**TASK GOAL**.
Without including any pictures, give back all of the data exactly.

Object change listings:
-- -- --

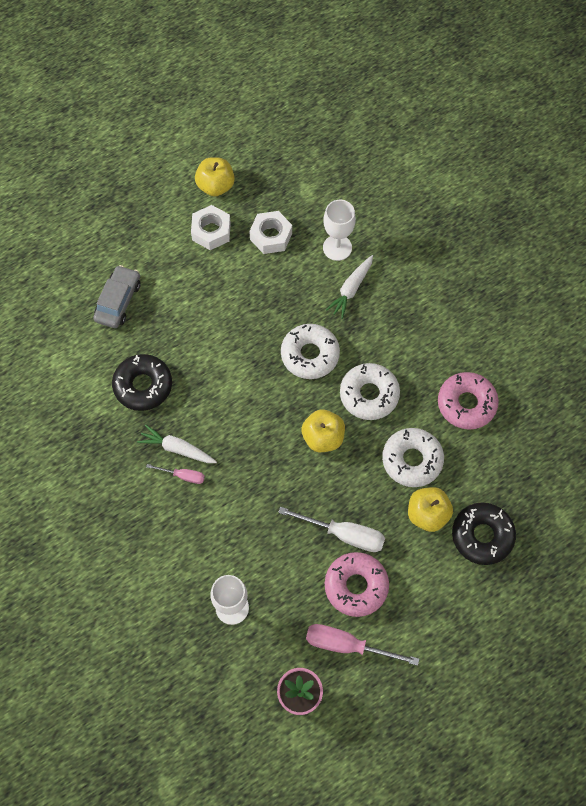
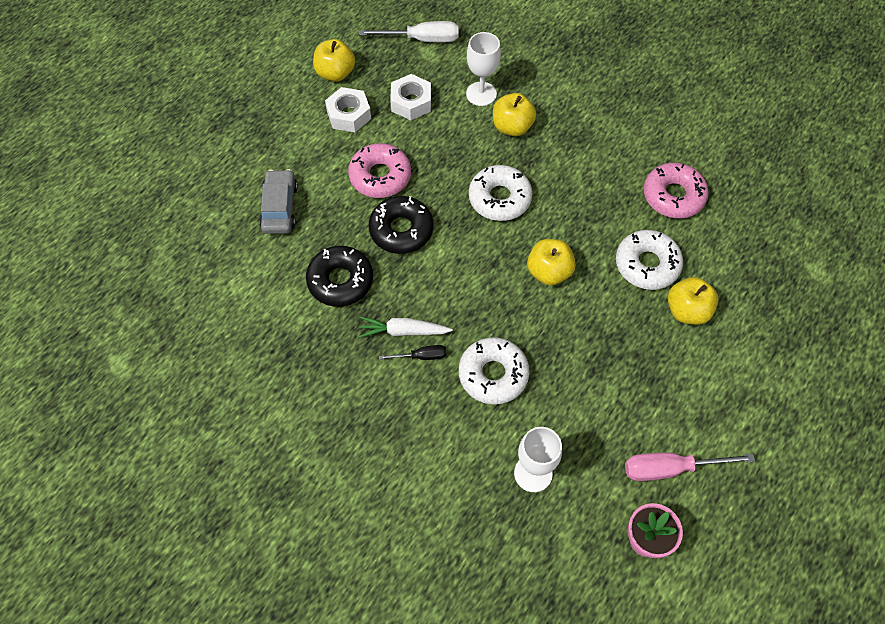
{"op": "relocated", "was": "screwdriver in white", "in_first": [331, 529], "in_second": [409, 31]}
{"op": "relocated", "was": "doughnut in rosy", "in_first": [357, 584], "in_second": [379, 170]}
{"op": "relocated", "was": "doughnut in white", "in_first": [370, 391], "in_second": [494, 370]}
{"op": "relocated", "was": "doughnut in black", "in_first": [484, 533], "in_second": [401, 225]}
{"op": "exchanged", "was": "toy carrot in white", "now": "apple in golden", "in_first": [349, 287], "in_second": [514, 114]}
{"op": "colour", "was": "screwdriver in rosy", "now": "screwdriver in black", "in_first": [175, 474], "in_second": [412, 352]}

-- -- --

**OUTPUT OF THE TASK**.
{"op": "relocated", "was": "screwdriver in white", "in_first": [331, 529], "in_second": [409, 31]}
{"op": "relocated", "was": "doughnut in rosy", "in_first": [357, 584], "in_second": [379, 170]}
{"op": "relocated", "was": "doughnut in white", "in_first": [370, 391], "in_second": [494, 370]}
{"op": "relocated", "was": "doughnut in black", "in_first": [484, 533], "in_second": [401, 225]}
{"op": "exchanged", "was": "toy carrot in white", "now": "apple in golden", "in_first": [349, 287], "in_second": [514, 114]}
{"op": "colour", "was": "screwdriver in rosy", "now": "screwdriver in black", "in_first": [175, 474], "in_second": [412, 352]}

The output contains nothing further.